**INSTRUCTION:** Copy out every line holding the string "grey" from the records below.

Two-scene object counts:
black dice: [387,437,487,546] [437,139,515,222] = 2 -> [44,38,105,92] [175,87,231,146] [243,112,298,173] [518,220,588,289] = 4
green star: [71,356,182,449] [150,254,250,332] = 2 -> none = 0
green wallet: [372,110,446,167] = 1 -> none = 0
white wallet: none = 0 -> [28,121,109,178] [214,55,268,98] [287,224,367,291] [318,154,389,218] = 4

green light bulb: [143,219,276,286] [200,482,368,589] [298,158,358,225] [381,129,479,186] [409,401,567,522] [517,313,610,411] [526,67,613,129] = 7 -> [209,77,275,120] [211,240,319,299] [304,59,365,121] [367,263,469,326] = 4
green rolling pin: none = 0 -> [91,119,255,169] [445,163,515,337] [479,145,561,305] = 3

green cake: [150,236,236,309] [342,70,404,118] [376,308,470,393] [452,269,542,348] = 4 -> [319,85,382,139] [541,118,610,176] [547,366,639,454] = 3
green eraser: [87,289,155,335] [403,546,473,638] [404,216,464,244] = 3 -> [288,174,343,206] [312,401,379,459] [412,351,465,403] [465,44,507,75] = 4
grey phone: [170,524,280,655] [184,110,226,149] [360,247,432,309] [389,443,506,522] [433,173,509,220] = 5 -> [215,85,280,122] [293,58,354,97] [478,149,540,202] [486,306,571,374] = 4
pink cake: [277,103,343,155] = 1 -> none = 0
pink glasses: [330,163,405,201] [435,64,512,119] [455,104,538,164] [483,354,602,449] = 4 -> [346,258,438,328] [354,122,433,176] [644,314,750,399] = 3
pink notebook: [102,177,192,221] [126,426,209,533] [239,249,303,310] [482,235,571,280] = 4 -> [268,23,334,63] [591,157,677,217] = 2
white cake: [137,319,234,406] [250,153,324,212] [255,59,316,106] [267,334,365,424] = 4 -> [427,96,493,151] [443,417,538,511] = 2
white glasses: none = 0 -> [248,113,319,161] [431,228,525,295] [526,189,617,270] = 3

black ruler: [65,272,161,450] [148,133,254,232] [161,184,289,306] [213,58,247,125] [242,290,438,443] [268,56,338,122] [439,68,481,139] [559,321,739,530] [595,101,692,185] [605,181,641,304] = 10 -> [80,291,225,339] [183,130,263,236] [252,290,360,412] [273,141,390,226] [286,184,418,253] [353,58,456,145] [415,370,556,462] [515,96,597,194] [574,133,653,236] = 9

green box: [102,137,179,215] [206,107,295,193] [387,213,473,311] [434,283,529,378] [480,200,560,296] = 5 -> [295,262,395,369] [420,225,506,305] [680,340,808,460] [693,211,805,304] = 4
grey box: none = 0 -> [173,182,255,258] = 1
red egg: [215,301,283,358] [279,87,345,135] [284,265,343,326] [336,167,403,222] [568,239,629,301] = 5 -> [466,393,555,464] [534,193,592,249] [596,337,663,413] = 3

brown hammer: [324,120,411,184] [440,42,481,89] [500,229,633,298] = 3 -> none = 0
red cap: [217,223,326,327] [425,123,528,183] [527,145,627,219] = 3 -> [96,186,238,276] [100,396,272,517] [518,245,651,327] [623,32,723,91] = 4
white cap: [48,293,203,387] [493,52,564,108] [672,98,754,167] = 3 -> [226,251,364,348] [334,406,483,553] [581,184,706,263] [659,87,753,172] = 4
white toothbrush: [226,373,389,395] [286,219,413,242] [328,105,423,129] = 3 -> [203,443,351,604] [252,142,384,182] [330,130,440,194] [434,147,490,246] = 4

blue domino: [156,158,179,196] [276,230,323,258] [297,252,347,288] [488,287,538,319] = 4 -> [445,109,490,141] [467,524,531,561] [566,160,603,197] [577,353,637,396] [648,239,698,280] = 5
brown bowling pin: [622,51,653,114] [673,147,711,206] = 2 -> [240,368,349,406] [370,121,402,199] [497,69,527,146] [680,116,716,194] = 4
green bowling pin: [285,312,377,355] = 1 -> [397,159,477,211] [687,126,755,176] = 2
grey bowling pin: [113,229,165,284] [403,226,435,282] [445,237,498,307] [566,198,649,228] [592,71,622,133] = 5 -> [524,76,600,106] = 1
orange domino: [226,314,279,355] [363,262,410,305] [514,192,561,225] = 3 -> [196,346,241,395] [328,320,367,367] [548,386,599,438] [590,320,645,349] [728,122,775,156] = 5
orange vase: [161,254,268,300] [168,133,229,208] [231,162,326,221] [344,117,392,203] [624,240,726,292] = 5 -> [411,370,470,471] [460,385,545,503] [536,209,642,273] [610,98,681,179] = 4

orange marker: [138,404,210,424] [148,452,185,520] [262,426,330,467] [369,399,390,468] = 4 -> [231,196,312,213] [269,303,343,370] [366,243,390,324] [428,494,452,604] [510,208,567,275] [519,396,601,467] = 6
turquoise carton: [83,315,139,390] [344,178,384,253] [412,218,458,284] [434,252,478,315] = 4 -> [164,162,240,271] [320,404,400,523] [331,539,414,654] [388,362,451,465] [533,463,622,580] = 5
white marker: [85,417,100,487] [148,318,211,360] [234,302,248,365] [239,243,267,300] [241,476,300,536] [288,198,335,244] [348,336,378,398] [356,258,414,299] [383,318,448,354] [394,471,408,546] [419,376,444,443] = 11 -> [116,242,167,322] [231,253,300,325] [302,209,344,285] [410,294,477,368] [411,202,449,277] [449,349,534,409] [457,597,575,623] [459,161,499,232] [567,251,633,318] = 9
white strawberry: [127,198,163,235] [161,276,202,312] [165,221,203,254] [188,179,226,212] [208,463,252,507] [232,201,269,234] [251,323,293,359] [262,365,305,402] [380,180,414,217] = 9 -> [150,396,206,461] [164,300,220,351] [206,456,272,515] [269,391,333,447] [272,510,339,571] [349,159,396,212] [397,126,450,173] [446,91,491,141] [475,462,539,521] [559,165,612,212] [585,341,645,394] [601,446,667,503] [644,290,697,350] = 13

**EXPECTED ANSWER:**
grey phone: [170,524,280,655] [184,110,226,149] [360,247,432,309] [389,443,506,522] [433,173,509,220] = 5 -> [215,85,280,122] [293,58,354,97] [478,149,540,202] [486,306,571,374] = 4
grey box: none = 0 -> [173,182,255,258] = 1
grey bowling pin: [113,229,165,284] [403,226,435,282] [445,237,498,307] [566,198,649,228] [592,71,622,133] = 5 -> [524,76,600,106] = 1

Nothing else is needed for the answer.